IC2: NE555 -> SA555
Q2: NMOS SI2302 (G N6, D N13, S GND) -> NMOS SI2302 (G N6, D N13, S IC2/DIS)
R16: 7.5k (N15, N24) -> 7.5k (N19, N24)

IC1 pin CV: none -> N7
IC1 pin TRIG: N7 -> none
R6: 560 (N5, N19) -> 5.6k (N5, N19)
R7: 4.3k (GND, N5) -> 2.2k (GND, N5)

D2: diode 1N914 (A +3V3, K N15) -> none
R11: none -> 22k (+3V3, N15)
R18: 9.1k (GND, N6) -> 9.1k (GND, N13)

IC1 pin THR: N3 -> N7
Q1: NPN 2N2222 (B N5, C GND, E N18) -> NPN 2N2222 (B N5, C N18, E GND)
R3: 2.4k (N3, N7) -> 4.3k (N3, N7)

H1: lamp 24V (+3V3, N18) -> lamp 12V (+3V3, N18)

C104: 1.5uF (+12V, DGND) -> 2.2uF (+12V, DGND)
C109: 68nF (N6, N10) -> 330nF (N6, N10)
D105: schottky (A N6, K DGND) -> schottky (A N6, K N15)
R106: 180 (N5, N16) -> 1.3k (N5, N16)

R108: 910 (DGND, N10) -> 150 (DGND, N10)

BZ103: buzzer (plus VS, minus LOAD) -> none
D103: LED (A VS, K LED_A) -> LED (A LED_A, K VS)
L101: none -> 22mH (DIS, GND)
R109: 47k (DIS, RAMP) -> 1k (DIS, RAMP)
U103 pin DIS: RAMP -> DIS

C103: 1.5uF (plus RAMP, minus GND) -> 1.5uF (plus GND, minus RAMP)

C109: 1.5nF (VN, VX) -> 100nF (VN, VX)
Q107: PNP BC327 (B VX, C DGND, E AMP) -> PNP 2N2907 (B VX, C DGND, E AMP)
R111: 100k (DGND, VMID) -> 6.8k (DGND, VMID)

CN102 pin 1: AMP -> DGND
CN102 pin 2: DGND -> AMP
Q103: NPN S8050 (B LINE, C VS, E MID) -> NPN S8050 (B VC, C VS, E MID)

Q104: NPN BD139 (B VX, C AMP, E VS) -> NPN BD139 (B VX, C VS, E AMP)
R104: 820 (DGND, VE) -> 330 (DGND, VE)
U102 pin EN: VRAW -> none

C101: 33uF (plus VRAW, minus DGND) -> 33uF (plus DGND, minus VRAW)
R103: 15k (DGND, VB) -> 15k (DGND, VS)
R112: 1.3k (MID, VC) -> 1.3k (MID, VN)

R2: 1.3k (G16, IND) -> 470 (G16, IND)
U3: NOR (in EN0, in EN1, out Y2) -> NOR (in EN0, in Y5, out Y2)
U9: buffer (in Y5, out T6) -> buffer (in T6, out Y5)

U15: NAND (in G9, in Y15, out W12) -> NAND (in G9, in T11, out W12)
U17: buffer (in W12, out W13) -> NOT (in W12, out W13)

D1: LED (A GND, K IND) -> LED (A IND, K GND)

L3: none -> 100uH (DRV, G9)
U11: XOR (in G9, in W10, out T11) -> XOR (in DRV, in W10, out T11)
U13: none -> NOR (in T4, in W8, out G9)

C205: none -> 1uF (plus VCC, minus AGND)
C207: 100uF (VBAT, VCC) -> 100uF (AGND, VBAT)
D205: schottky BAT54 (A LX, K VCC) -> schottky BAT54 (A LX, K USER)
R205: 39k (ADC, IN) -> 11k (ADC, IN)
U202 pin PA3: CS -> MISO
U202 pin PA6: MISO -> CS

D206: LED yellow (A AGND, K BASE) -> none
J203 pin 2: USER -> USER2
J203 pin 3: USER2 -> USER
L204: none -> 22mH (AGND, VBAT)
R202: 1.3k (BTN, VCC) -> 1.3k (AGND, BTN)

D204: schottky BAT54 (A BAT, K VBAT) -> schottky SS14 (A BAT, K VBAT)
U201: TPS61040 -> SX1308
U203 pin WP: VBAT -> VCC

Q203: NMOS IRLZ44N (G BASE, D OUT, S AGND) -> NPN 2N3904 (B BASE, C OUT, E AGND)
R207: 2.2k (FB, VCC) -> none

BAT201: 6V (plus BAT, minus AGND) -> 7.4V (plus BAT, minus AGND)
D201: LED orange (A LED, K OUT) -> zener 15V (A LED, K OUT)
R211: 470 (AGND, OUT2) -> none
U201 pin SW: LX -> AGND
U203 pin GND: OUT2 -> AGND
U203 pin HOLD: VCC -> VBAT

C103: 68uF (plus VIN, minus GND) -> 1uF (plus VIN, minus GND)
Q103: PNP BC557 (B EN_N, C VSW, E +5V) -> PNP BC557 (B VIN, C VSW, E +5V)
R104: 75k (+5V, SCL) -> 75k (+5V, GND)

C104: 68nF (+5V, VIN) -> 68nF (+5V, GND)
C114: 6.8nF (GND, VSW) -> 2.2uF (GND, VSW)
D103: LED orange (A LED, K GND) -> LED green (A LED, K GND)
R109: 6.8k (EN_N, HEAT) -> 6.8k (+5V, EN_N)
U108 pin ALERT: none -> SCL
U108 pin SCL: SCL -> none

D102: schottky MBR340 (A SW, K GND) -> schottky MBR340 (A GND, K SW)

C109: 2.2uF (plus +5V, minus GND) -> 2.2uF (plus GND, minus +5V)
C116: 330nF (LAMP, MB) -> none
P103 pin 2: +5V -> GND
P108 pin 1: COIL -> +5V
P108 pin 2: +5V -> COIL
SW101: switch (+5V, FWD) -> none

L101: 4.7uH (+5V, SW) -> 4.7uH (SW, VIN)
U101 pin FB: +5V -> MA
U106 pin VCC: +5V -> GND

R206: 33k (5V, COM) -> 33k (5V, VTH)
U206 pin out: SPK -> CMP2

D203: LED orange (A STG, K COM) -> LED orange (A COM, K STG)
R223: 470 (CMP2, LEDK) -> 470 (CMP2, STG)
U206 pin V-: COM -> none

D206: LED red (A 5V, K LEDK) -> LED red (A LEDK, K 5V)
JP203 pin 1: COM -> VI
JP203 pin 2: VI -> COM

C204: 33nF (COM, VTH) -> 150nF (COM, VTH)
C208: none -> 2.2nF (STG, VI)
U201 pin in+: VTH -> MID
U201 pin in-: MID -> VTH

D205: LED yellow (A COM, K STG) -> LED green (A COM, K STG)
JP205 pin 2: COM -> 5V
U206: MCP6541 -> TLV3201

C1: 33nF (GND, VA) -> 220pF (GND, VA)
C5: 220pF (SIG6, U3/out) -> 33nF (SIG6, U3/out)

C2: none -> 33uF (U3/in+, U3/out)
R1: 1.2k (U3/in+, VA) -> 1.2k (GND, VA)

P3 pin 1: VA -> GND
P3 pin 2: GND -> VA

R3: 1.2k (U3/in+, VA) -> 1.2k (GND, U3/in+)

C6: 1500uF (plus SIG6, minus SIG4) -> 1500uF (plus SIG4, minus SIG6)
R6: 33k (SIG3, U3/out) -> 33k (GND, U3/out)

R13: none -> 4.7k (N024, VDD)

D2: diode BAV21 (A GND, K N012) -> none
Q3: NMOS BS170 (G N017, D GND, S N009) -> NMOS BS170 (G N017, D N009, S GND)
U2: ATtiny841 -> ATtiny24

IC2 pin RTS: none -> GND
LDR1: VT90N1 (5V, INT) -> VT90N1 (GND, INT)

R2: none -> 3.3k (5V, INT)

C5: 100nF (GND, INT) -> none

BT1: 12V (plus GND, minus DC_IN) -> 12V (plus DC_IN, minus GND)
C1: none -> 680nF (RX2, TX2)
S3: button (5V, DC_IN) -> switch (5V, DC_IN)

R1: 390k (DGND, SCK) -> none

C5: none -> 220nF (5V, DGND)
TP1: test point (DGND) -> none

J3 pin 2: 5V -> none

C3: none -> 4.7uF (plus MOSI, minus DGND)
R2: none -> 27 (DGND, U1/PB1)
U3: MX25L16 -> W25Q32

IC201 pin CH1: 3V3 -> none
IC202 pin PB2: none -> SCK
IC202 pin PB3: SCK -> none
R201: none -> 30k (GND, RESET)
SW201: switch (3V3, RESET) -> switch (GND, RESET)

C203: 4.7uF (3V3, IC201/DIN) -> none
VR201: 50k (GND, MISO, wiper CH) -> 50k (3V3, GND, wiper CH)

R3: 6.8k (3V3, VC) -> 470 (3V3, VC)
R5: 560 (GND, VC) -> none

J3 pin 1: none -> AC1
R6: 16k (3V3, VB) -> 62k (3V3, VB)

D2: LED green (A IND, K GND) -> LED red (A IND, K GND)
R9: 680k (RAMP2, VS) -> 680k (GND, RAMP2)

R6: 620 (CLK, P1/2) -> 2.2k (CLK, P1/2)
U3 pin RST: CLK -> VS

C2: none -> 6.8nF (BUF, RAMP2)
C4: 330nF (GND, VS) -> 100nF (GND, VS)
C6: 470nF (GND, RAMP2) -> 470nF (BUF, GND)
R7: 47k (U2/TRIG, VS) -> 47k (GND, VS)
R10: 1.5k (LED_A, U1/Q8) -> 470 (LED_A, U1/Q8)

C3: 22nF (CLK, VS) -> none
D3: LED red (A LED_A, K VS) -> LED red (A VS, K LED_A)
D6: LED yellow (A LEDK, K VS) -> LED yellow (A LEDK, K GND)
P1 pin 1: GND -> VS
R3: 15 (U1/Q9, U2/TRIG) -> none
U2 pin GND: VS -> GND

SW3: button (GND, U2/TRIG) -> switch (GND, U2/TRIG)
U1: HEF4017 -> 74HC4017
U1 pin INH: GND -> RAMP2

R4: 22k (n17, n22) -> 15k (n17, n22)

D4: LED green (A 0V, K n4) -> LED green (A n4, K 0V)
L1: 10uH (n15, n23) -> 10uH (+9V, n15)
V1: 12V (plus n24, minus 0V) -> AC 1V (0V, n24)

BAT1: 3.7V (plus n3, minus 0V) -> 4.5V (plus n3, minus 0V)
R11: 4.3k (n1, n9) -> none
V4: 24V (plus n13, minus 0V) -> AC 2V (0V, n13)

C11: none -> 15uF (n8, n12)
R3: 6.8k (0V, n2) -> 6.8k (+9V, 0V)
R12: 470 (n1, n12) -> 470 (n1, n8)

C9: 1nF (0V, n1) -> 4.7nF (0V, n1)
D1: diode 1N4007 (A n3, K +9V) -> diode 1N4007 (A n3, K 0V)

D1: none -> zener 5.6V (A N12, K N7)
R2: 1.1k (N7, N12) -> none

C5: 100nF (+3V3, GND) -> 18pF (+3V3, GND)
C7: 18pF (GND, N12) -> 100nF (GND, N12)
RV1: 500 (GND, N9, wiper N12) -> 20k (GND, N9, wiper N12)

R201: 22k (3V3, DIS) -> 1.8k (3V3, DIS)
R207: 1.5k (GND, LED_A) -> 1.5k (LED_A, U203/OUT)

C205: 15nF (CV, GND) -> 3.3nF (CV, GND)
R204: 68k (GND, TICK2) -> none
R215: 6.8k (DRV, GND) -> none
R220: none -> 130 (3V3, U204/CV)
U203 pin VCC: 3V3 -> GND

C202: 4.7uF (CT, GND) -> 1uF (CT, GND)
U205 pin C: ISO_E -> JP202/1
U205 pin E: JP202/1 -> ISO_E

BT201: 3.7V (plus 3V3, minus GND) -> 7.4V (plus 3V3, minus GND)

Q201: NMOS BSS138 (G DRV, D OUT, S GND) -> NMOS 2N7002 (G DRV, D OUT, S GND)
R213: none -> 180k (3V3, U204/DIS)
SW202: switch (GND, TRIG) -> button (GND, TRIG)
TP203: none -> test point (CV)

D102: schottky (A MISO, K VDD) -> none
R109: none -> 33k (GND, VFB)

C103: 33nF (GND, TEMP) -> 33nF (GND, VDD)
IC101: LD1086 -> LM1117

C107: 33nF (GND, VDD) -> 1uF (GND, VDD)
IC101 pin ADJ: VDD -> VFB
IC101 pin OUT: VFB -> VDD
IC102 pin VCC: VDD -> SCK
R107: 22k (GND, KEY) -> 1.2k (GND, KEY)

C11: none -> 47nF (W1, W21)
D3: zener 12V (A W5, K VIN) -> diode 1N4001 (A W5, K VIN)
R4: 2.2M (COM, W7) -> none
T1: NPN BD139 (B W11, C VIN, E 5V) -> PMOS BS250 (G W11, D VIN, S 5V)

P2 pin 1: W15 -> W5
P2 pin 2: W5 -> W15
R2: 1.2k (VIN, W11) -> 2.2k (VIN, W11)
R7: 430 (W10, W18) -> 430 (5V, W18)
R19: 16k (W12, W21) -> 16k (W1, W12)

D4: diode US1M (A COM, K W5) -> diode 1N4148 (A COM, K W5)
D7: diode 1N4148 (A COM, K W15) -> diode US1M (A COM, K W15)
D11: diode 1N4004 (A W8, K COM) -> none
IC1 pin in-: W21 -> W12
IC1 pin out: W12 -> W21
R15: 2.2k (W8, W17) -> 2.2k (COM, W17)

____

* **Your objective**: Go through the listing above and copy each line that contains "wiper".

* **Task solution**:
VR201: 50k (GND, MISO, wiper CH) -> 50k (3V3, GND, wiper CH)
RV1: 500 (GND, N9, wiper N12) -> 20k (GND, N9, wiper N12)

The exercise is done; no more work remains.